BRIEF → From the entries below, please output exactly the lines starting at the one containing "gray triangle: (62, 491) -> (184, 395), moved" and ending at the one containing "purple star: (89, 74)", both included.

DATA FOR PROCESSING →

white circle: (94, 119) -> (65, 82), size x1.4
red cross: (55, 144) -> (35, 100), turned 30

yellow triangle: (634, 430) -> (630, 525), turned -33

---

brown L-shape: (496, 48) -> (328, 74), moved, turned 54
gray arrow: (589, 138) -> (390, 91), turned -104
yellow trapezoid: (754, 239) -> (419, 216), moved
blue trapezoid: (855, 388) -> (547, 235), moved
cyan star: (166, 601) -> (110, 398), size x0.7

==

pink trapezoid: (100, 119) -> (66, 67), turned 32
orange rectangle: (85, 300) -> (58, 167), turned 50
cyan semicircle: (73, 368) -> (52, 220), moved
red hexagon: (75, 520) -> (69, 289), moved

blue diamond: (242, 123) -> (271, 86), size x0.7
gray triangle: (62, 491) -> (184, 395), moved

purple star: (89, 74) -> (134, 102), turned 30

TASK RESULT →
gray triangle: (62, 491) -> (184, 395), moved

purple star: (89, 74) -> (134, 102), turned 30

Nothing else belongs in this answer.